Task data
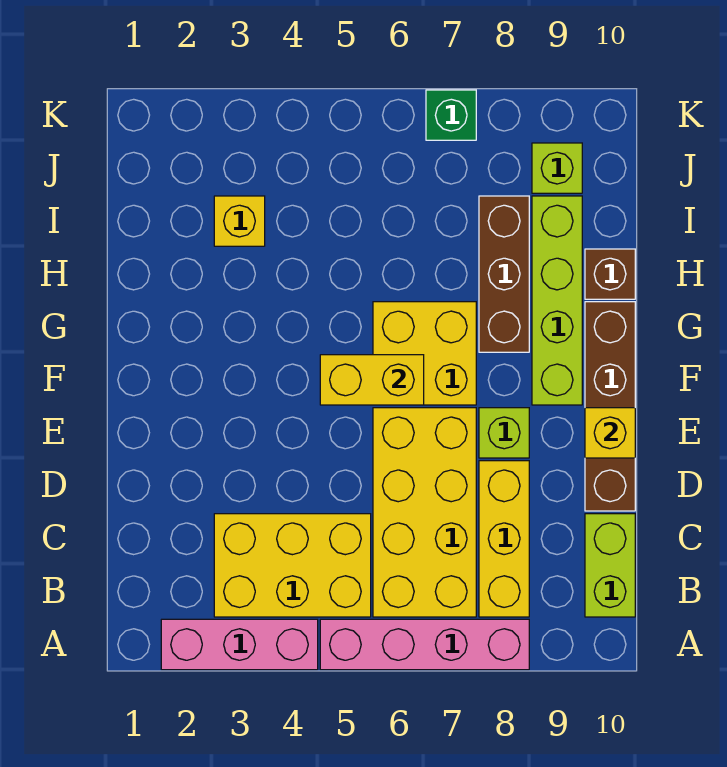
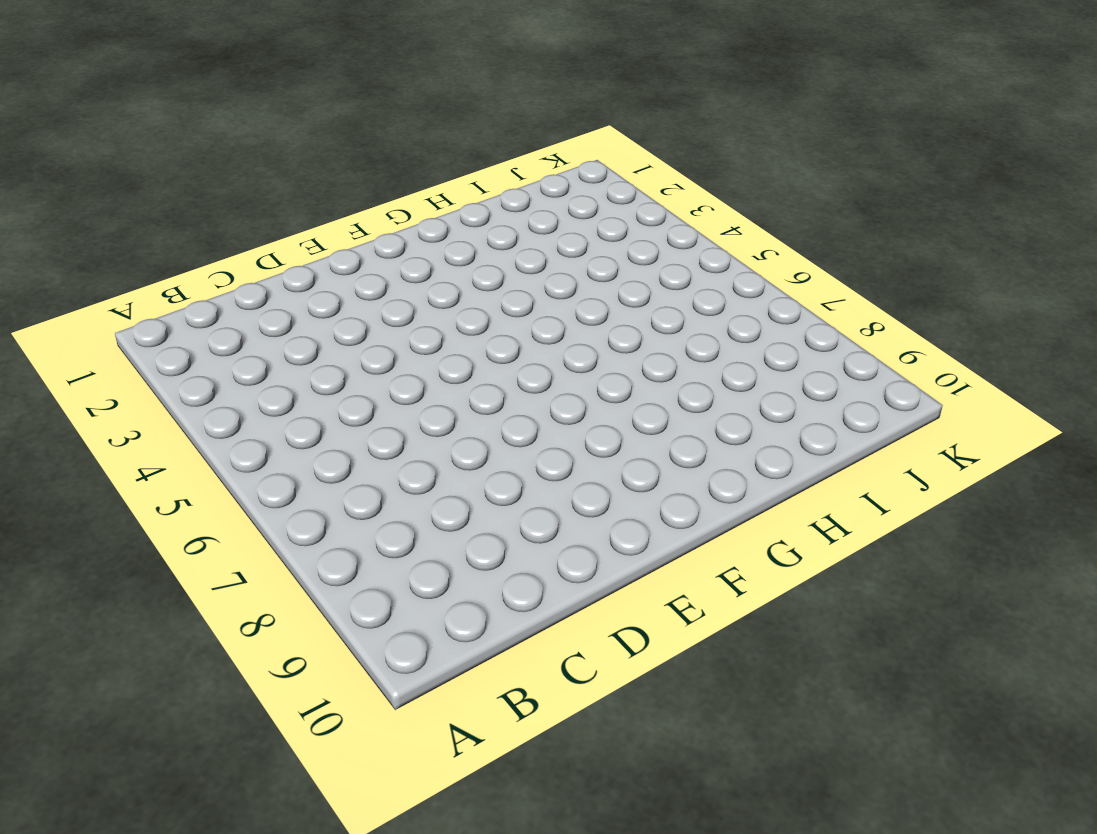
none -> pink brick A2:A4 level 1
none -> pink brick A5:A8 level 1
none -> yellow brick B3:C5 level 1

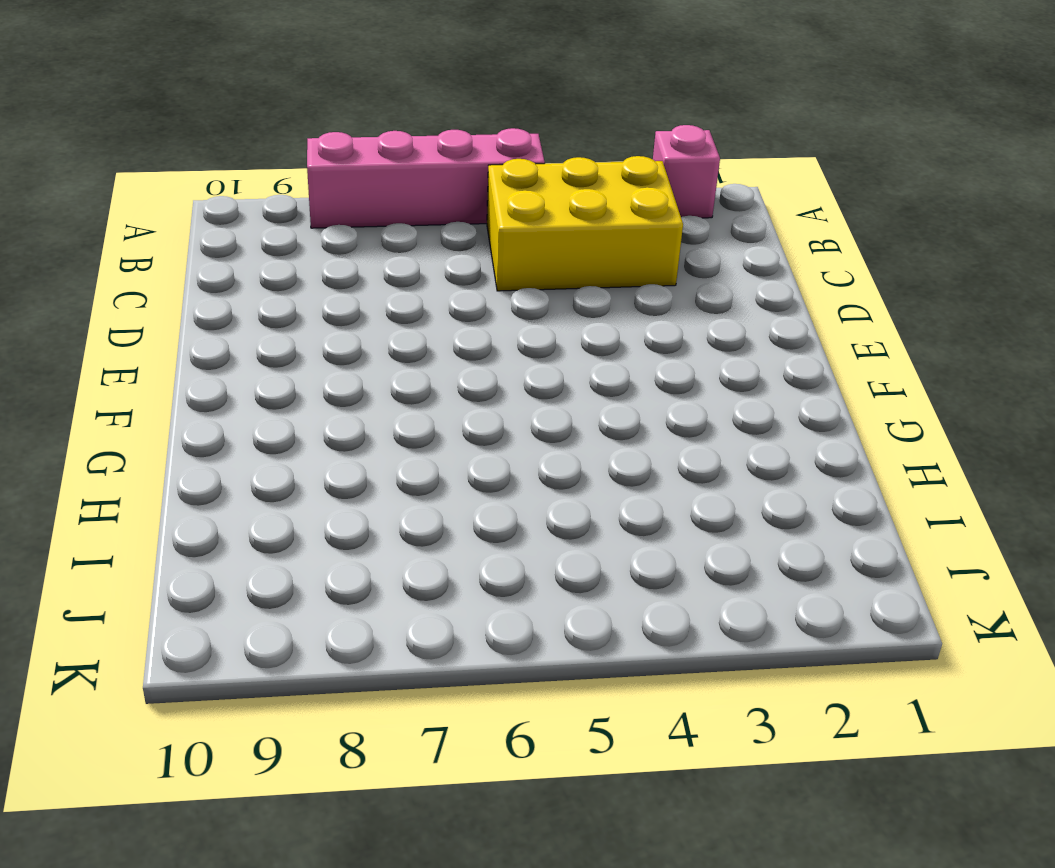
pink brick A2 level 1 -> pink brick A2:A4 level 1
none -> yellow brick B6:E7 level 1
none -> yellow brick B8:D8 level 1
none -> lime brick B10:C10 level 1

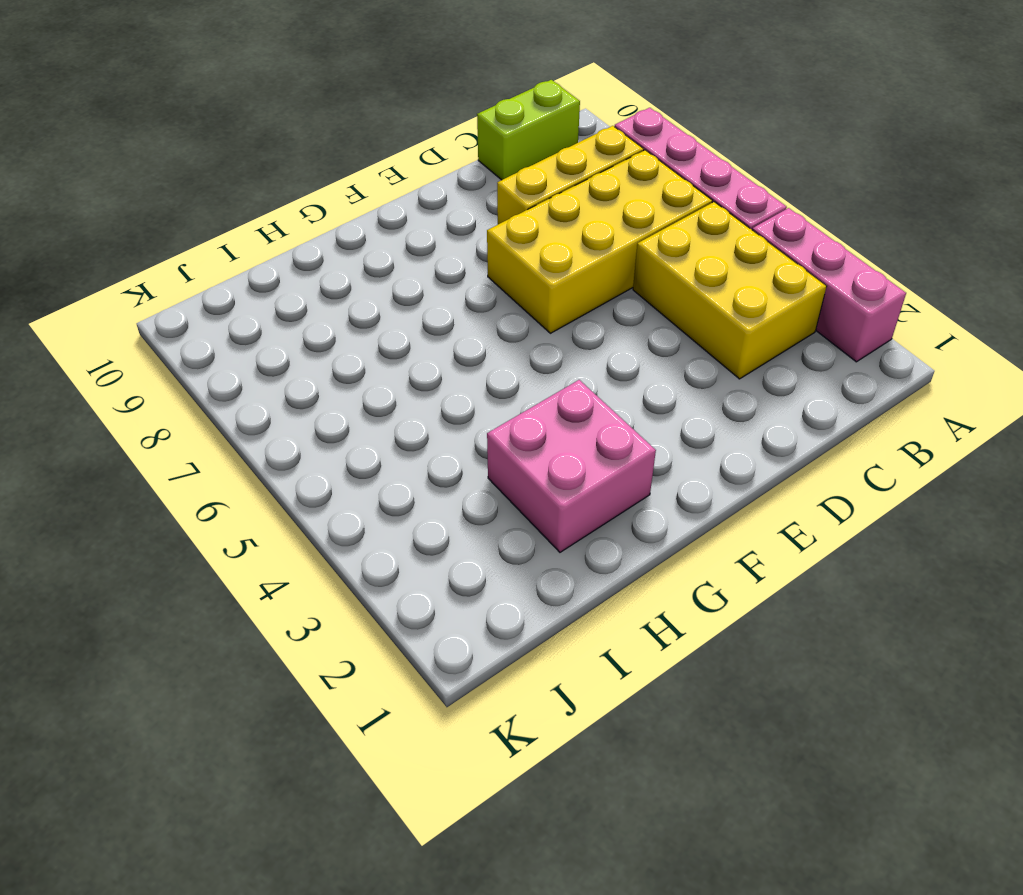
pink brick G2:H3 level 1 -> none
none -> brown brick D10:G10 level 1
none -> lime brick E8 level 1
none -> yellow brick F6:G7 level 1

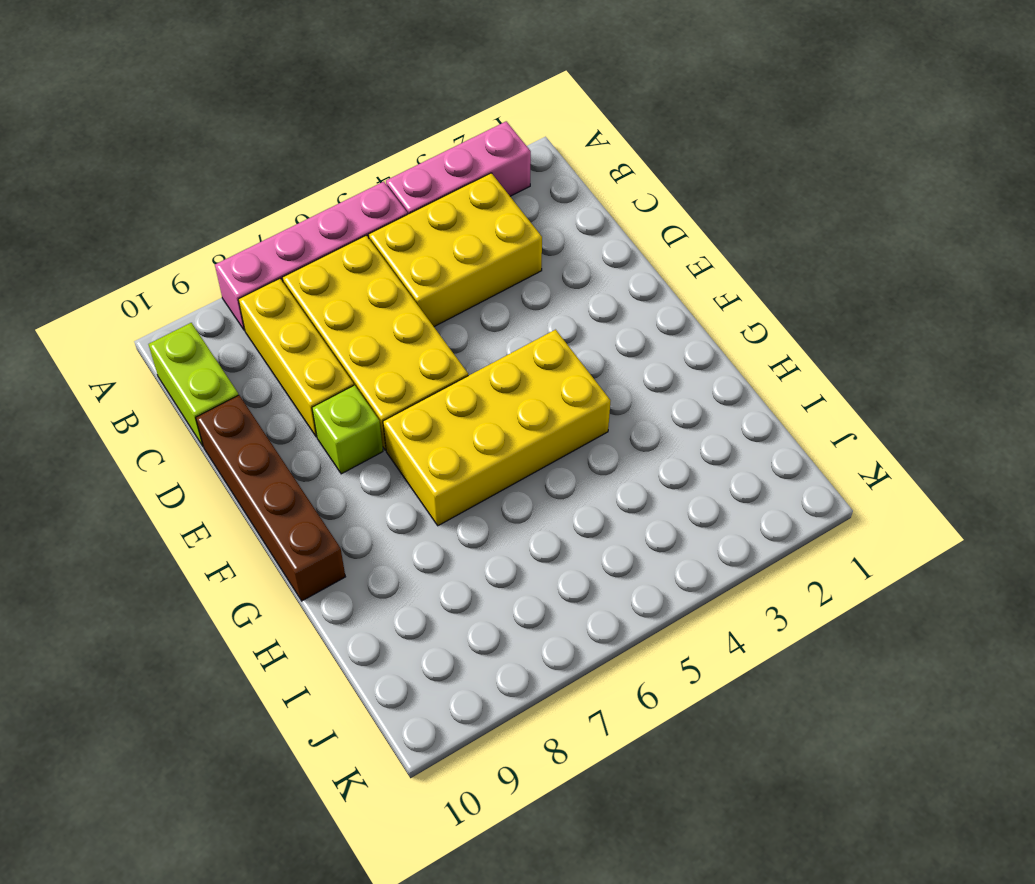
yellow brick F4:G7 level 1 -> yellow brick F6:G7 level 1
none -> lime brick F9:I9 level 1
none -> brown brick G8:I8 level 1
none -> brown brick H10 level 1

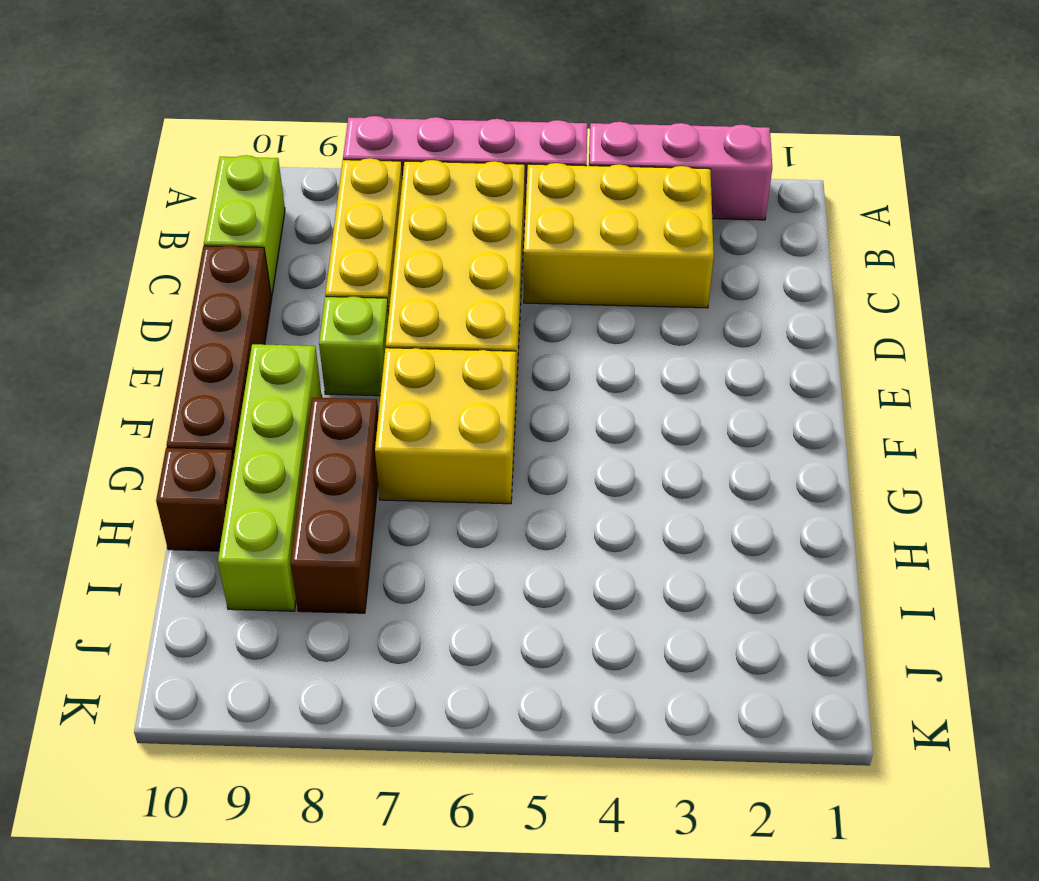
none -> yellow brick I3 level 1
none -> lime brick J9 level 1
none -> green brick K7 level 1

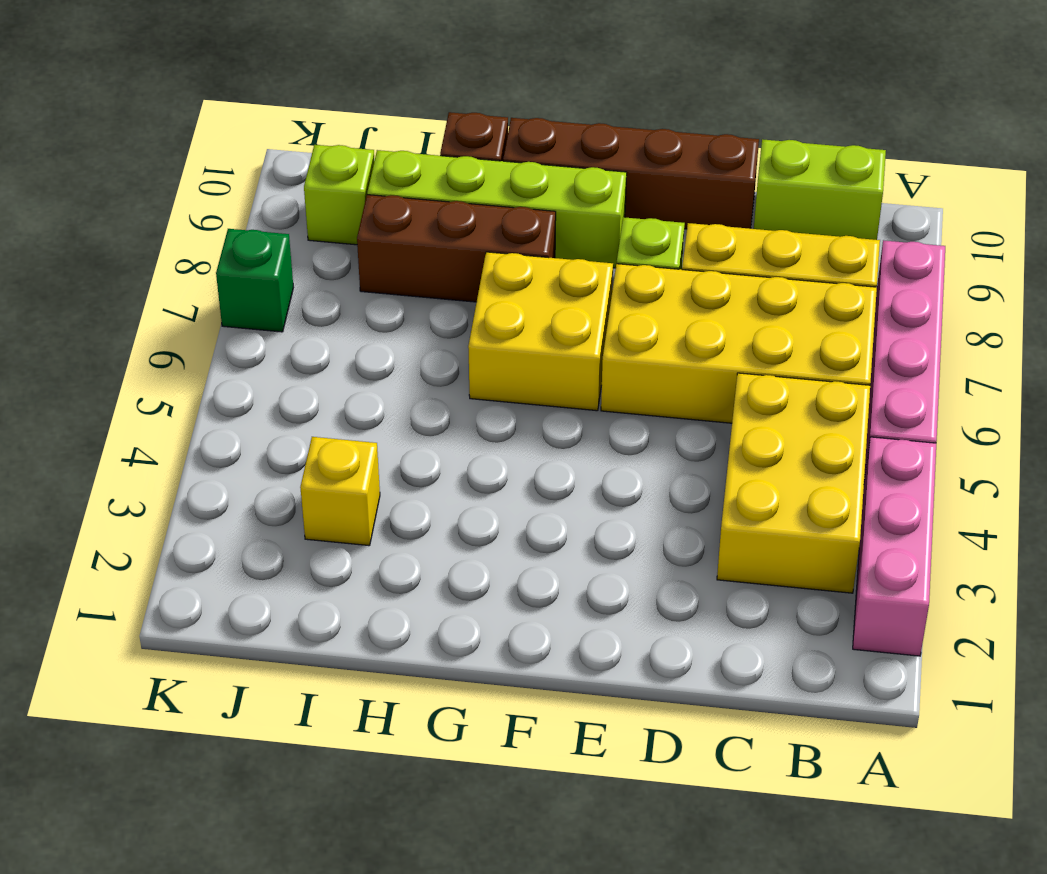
none -> yellow brick E10 level 2
none -> yellow brick F5:F6 level 2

Your task
The data is to be returned exactly as it stands, pictures aside.

Answer for this exercise
none -> pink brick A2:A4 level 1
none -> pink brick A5:A8 level 1
none -> yellow brick B3:C5 level 1

pink brick A2 level 1 -> pink brick A2:A4 level 1
none -> yellow brick B6:E7 level 1
none -> yellow brick B8:D8 level 1
none -> lime brick B10:C10 level 1

pink brick G2:H3 level 1 -> none
none -> brown brick D10:G10 level 1
none -> lime brick E8 level 1
none -> yellow brick F6:G7 level 1

yellow brick F4:G7 level 1 -> yellow brick F6:G7 level 1
none -> lime brick F9:I9 level 1
none -> brown brick G8:I8 level 1
none -> brown brick H10 level 1

none -> yellow brick I3 level 1
none -> lime brick J9 level 1
none -> green brick K7 level 1

none -> yellow brick E10 level 2
none -> yellow brick F5:F6 level 2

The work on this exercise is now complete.